:: Assigned task ::
Look below for the line containing "camera: 70 degrees left, 20 degrees down"; from there through the line containing "none -> black robot [347,166,416,267]", both lines included, please set down each line exactly and nothing else.

:: Data in this exercise ::
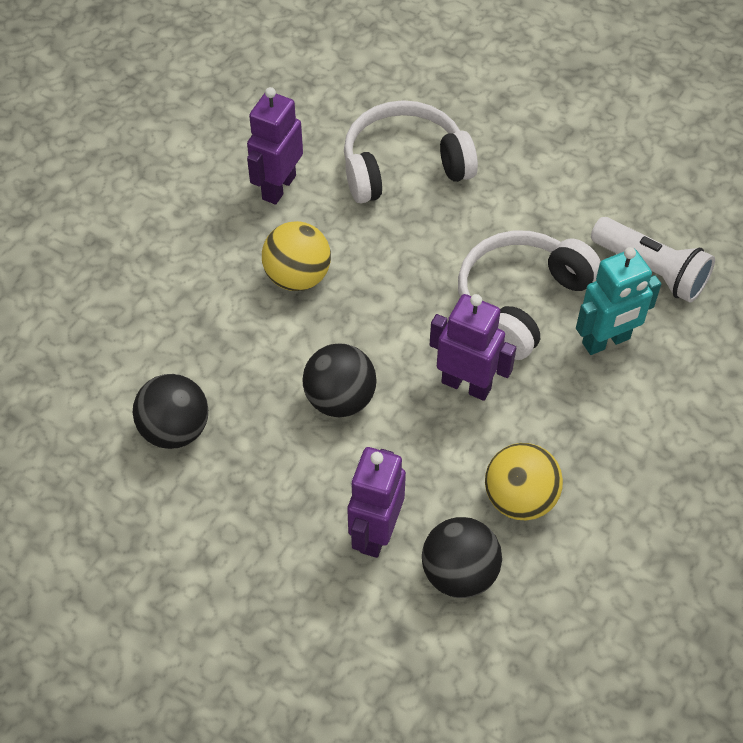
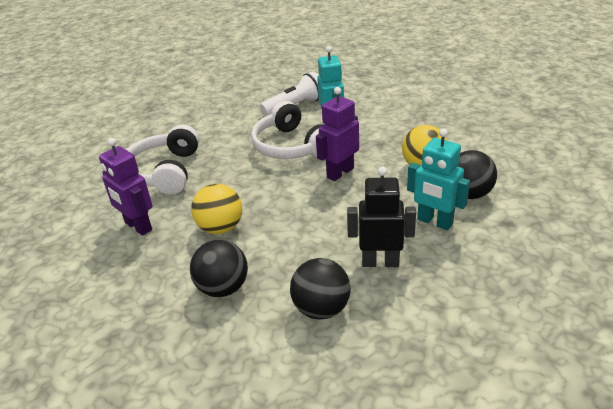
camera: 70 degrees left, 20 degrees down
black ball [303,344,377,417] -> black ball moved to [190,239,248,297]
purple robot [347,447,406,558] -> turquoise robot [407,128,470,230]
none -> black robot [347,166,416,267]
==
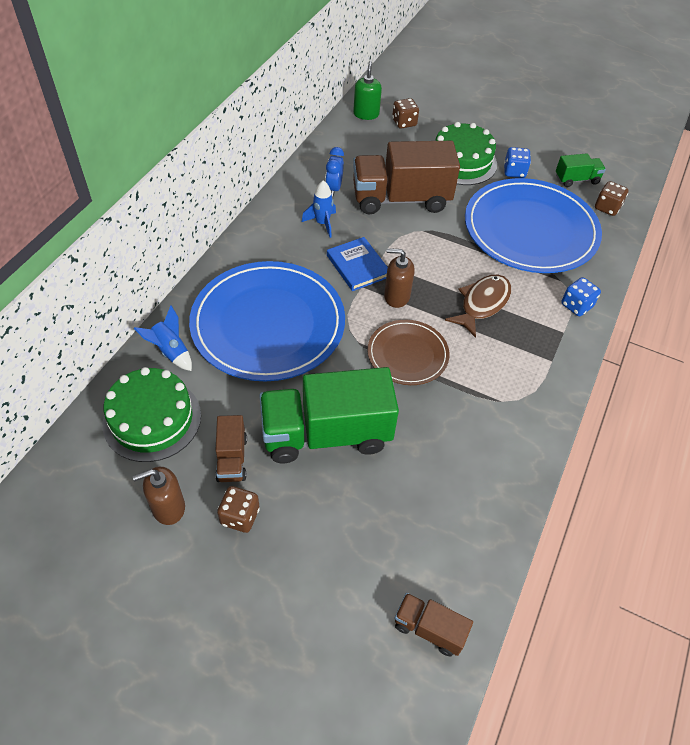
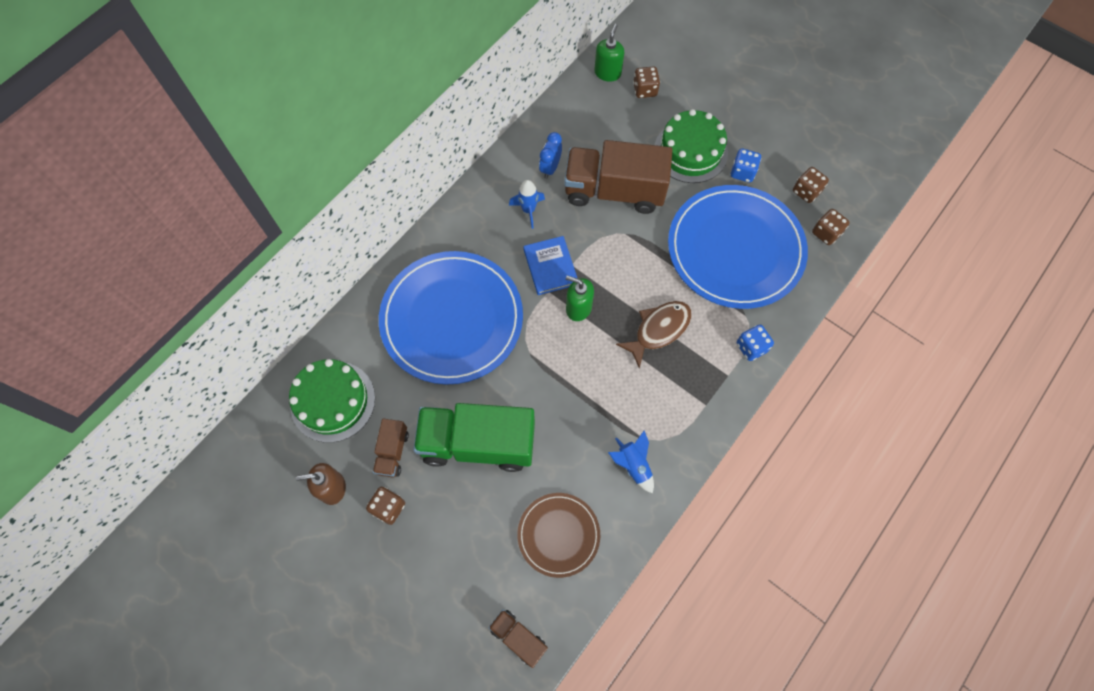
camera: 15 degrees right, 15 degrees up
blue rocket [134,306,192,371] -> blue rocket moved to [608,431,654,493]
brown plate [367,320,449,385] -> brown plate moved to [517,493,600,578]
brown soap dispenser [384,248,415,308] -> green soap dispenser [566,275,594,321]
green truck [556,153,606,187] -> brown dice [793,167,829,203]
---
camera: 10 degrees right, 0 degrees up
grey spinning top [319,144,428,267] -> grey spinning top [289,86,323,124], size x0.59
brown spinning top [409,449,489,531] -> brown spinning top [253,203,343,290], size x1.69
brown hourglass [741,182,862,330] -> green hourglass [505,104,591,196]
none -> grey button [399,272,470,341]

:: Solution to this problem ::
camera: 70 degrees left, 20 degrees down
black ball [303,344,377,417] -> black ball moved to [190,239,248,297]
purple robot [347,447,406,558] -> turquoise robot [407,128,470,230]
none -> black robot [347,166,416,267]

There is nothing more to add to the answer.